→ **GOAL**
Reproduce the following lines verbatim, starting at the line that contains "No, white glossy" and ending at the line that contains "center [195, 314].".
** begin RECORDS PROVIDED **
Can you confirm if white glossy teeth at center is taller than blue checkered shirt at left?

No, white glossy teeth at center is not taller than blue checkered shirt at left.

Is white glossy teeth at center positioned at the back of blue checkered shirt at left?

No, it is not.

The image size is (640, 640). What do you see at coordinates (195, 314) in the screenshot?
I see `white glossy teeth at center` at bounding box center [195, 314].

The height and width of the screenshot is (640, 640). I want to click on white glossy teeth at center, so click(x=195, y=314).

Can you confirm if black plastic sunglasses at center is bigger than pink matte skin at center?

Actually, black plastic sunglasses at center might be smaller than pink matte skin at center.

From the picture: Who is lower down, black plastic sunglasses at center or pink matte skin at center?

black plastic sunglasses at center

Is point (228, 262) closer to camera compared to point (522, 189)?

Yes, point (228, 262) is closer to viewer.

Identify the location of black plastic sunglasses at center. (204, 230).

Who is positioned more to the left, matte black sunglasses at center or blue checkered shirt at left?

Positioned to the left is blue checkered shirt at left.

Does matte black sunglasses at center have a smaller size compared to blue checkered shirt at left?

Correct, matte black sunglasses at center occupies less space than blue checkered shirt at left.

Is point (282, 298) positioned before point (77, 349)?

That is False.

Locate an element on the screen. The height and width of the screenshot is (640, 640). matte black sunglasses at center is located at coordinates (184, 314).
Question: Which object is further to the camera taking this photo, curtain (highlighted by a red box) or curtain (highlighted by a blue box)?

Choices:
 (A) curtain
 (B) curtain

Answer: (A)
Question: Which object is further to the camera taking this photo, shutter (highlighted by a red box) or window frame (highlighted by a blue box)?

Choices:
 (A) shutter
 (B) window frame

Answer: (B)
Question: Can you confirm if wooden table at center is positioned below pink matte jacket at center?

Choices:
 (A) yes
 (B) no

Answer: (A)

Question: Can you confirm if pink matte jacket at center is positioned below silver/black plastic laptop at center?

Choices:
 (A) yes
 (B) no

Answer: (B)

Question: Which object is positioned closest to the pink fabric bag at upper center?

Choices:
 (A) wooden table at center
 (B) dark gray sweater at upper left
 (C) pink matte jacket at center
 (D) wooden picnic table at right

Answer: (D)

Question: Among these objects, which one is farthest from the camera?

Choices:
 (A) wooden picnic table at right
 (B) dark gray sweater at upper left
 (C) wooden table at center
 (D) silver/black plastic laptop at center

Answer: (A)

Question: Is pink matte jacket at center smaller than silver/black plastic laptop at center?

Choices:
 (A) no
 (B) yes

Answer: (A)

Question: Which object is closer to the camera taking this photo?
** end RECORDS PROVIDED **
→ **RESULT OF THE TASK**
No, white glossy teeth at center is not taller than blue checkered shirt at left.

Is white glossy teeth at center positioned at the back of blue checkered shirt at left?

No, it is not.

The image size is (640, 640). What do you see at coordinates (195, 314) in the screenshot?
I see `white glossy teeth at center` at bounding box center [195, 314].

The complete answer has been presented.